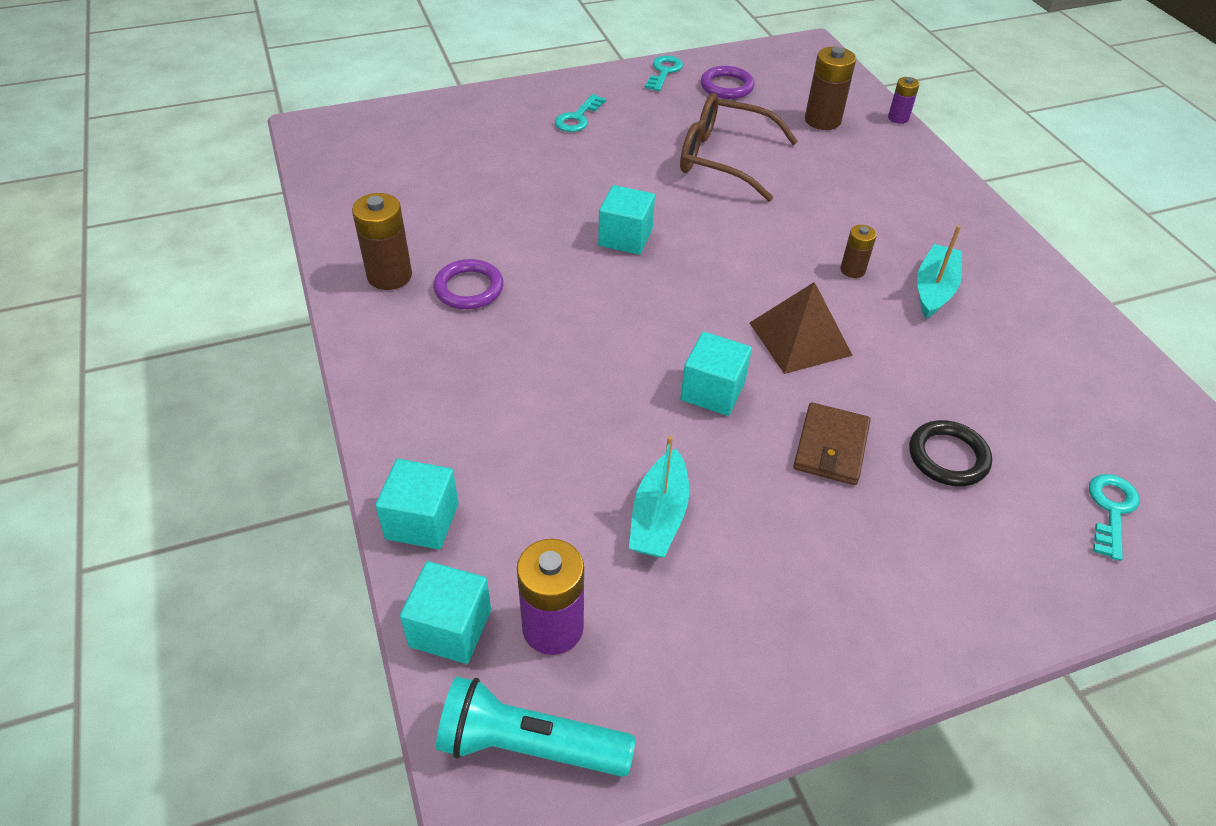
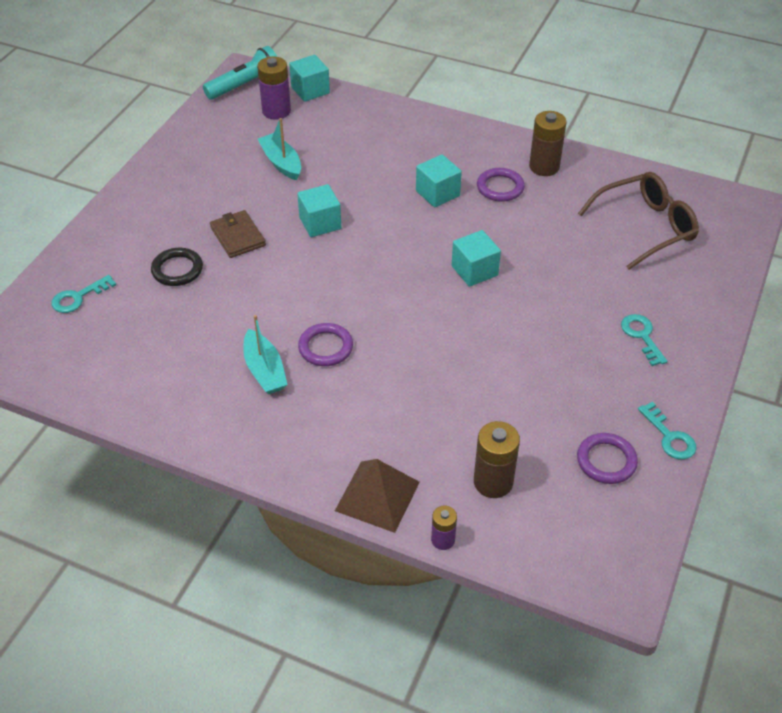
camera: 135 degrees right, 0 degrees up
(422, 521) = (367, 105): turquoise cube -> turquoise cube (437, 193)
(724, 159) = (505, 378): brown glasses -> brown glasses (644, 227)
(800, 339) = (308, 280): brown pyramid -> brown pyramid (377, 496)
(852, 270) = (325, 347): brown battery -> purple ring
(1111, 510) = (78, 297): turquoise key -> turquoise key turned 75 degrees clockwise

══════

» About this task: How many lines in the listing above have the word "degrees" in them? Count them and give the number alone.

» Response area: 2